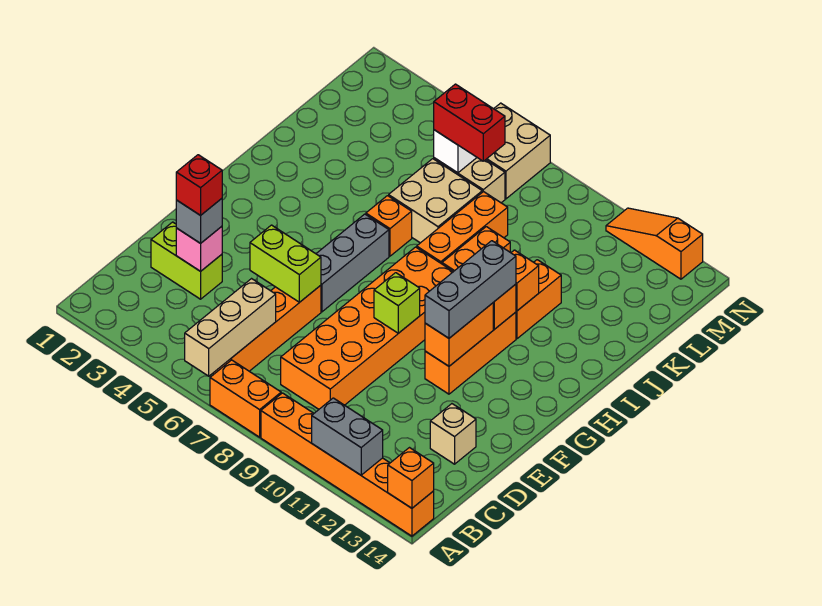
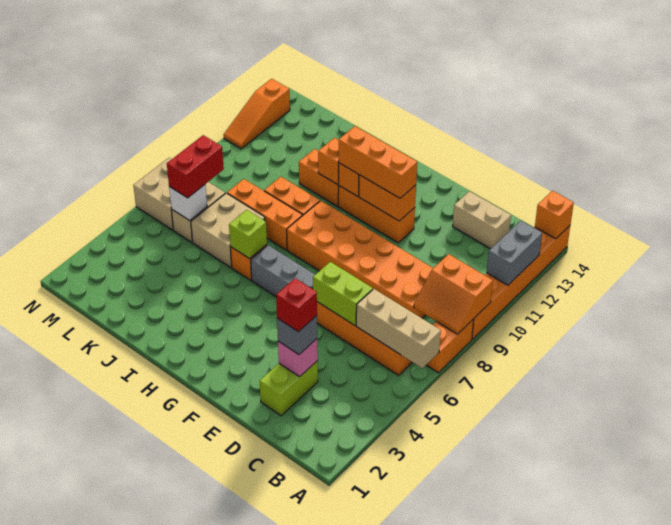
none -> orange slope A8:B9 level 2 top 9
tan brick D13 level 1 -> tan brick C13:D13 level 1
lime brick E5:E6 level 2 -> lime brick D6:E6 level 2
lime brick F9 level 2 -> lime brick I6 level 2
grey brick F11:H11 level 3 -> orange brick F11:H11 level 3

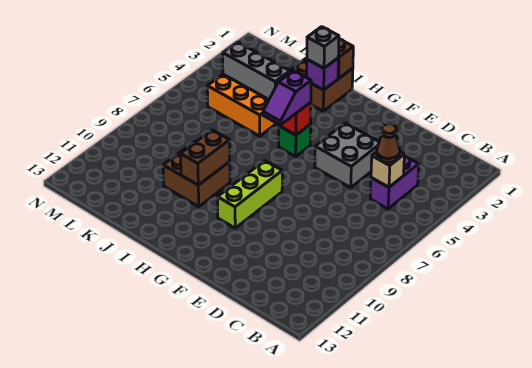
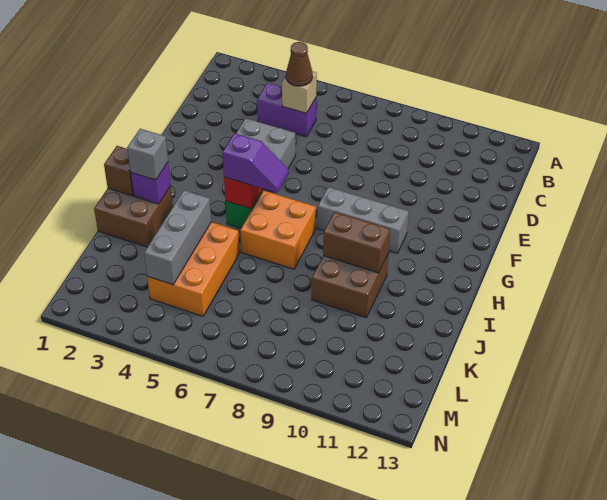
lime brick G8:G10 level 1 -> grey brick G8:G10 level 1
none -> orange brick H6:I7 level 1

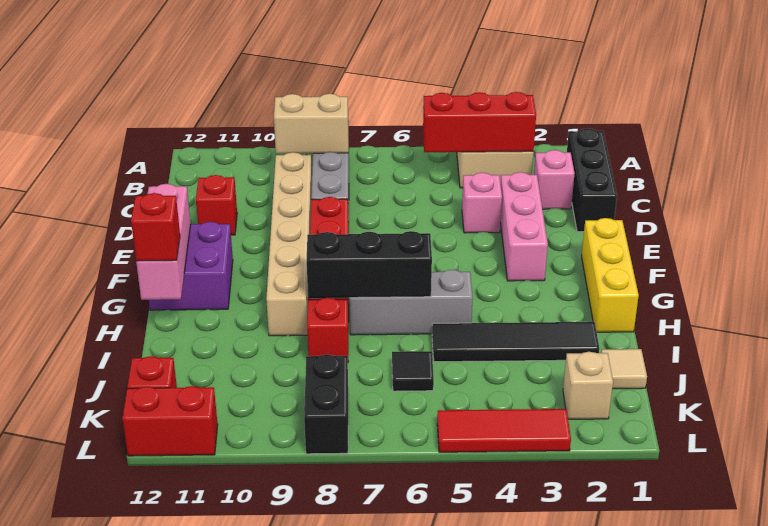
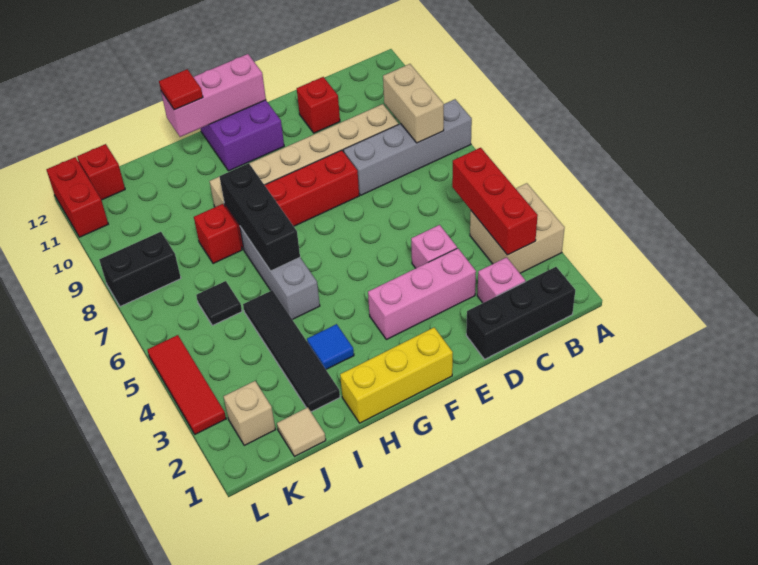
none -> blue tile H3 level 1
red brick H12 level 3 -> red tile H12 level 3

---

GOAL OF THE EXERCISE >> Copy out the data above to the letter, and keep every picture out of it.

TASK RESPONSE >>
none -> orange slope A8:B9 level 2 top 9
tan brick D13 level 1 -> tan brick C13:D13 level 1
lime brick E5:E6 level 2 -> lime brick D6:E6 level 2
lime brick F9 level 2 -> lime brick I6 level 2
grey brick F11:H11 level 3 -> orange brick F11:H11 level 3

lime brick G8:G10 level 1 -> grey brick G8:G10 level 1
none -> orange brick H6:I7 level 1

none -> blue tile H3 level 1
red brick H12 level 3 -> red tile H12 level 3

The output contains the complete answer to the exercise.